• _Input material_:
● ● ●
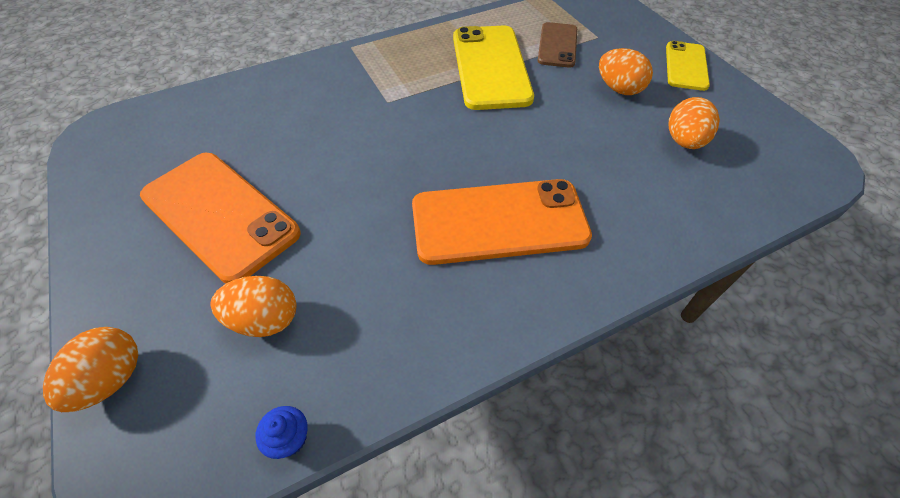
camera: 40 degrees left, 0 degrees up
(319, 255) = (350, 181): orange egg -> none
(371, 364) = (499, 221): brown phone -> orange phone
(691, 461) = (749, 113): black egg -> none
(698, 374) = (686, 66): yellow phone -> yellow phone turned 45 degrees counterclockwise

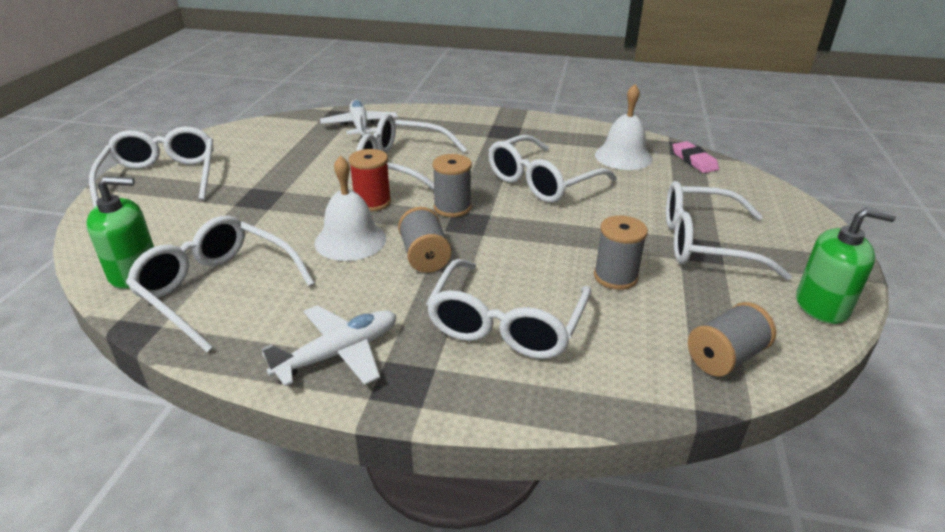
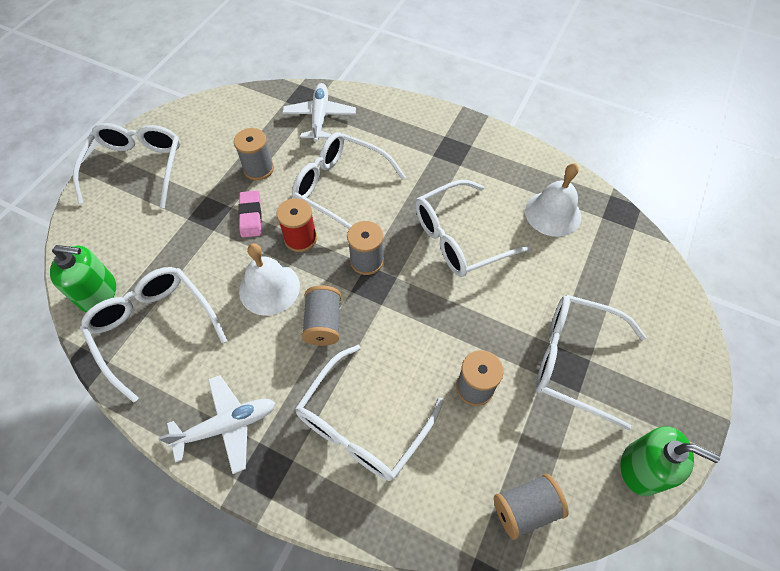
camera: 15 degrees right, 25 degrees up
(306, 163) = (258, 169): none -> grey spool
(694, 161) = (621, 233): pink eraser -> pink eraser (250, 216)

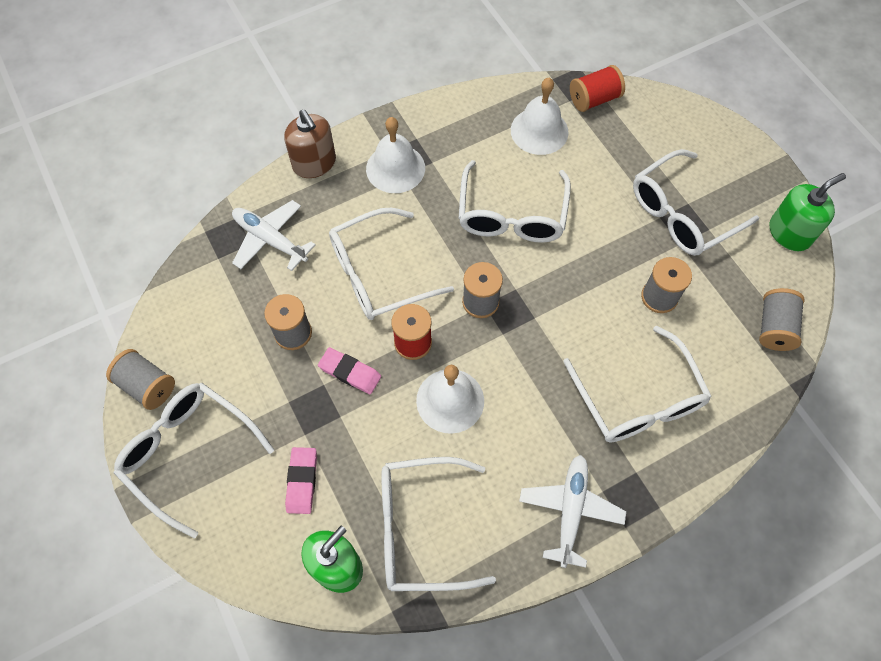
camera: 55 degrees left, 5 degrees up
(151, 237) = (302, 481): none -> pink eraser
(323, 323) = (521, 375): grey spool -> grey spool (147, 386)
(398, 105) = (314, 163): none -> brown soap dispenser
(435, 148) = (395, 168): none -> white bell
(621, 233) = (594, 99): none -> red spool

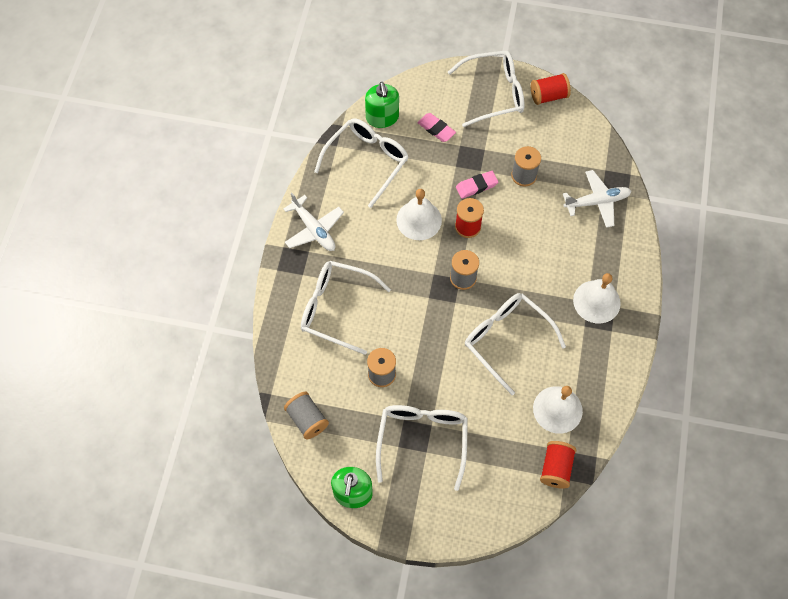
camera: 130 degrees right, 0 degrees up
(147, 386) = (548, 96): grey spool -> red spool
(314, 163) = (637, 260): brown soap dispenser -> none
(379, 273) = (526, 241): white glasses -> none

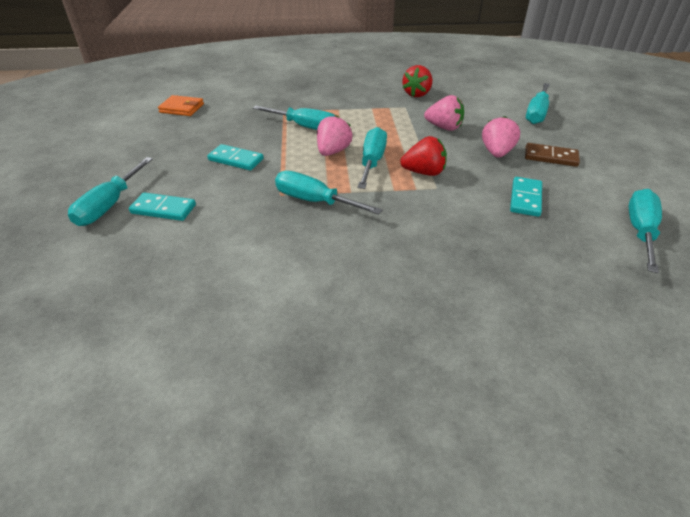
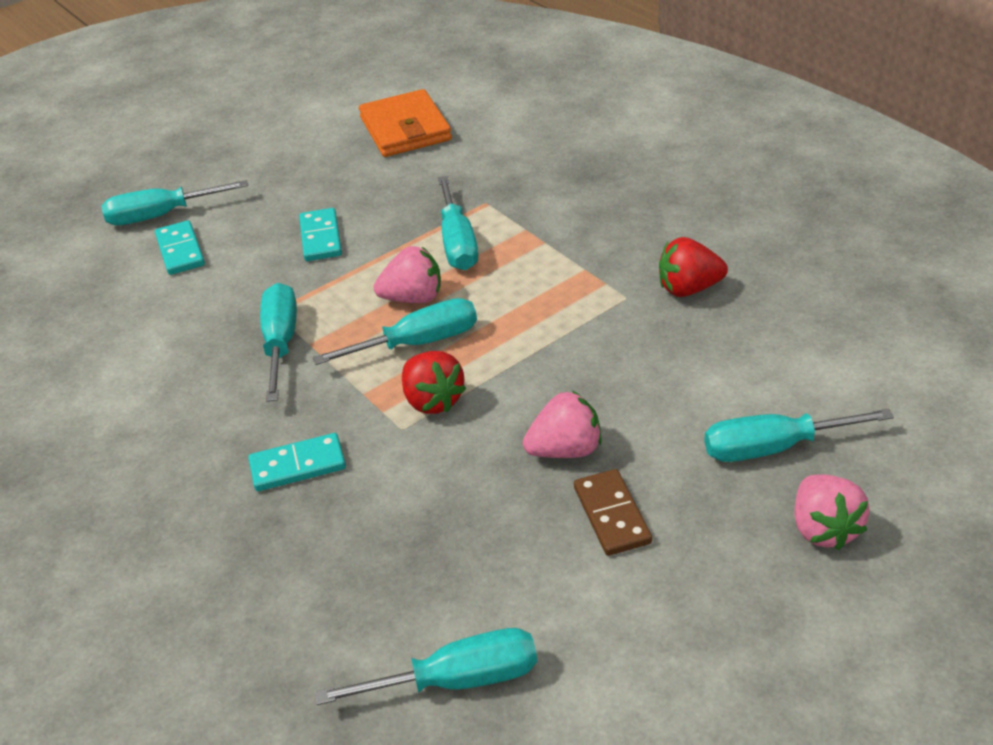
camera: 60 degrees right, 0 degrees up
(182, 108) = (405, 129): orange wallet -> orange wallet, size x1.58
(444, 127) = (595, 364): pink strawberry -> pink strawberry (824, 529)
(525, 199) = (448, 526): turquoise domino -> turquoise domino (298, 466)

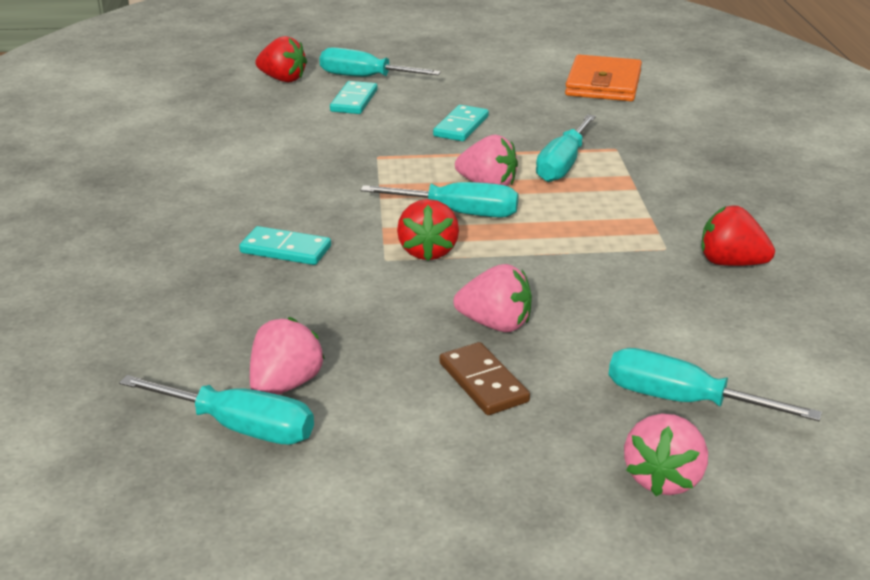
camera: 30 degrees right, 10 degrees down
(73, 254) = (283, 79): none -> red strawberry
(281, 342) = (360, 175): turquoise screwdriver -> none
(451, 613) = (285, 385): none -> pink strawberry
(612, 515) = (483, 382): brown domino -> brown domino turned 45 degrees counterclockwise

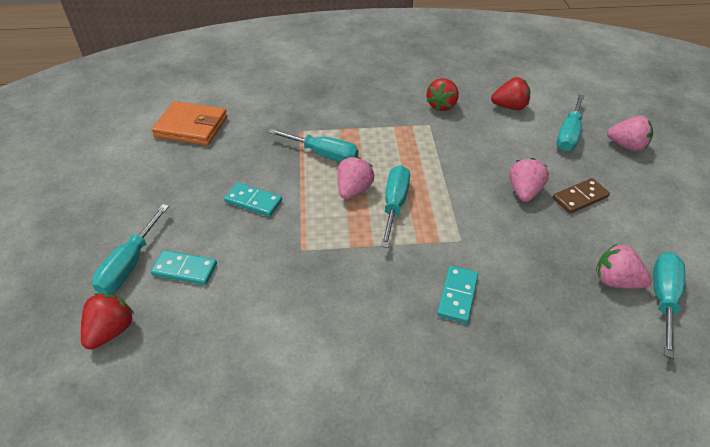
camera: 90 degrees left, 15 degrees up
(428, 251) = (448, 219): red strawberry -> red strawberry (509, 107)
● ● ●
• _What is expected_: Your answer should be the lines from the line containing "(694, 161) = (621, 233): pink" through the end of the listing above, output exactly and alone, without the pictures.

• _Written reply_:
(694, 161) = (621, 233): pink eraser -> pink eraser (250, 216)

camera: 55 degrees left, 5 degrees up
(151, 237) = (302, 481): none -> pink eraser
(323, 323) = (521, 375): grey spool -> grey spool (147, 386)
(398, 105) = (314, 163): none -> brown soap dispenser
(435, 148) = (395, 168): none -> white bell
(621, 233) = (594, 99): none -> red spool

camera: 130 degrees right, 0 degrees up
(147, 386) = (548, 96): grey spool -> red spool
(314, 163) = (637, 260): brown soap dispenser -> none
(379, 273) = (526, 241): white glasses -> none

camera: 60 degrees right, 0 degrees up
(182, 108) = (405, 129): orange wallet -> orange wallet, size x1.58
(444, 127) = (595, 364): pink strawberry -> pink strawberry (824, 529)
(525, 199) = (448, 526): turquoise domino -> turquoise domino (298, 466)

camera: 30 degrees right, 10 degrees down
(73, 254) = (283, 79): none -> red strawberry
(281, 342) = (360, 175): turquoise screwdriver -> none
(451, 613) = (285, 385): none -> pink strawberry
(612, 515) = (483, 382): brown domino -> brown domino turned 45 degrees counterclockwise

camera: 90 degrees left, 15 degrees up
(428, 251) = (448, 219): red strawberry -> red strawberry (509, 107)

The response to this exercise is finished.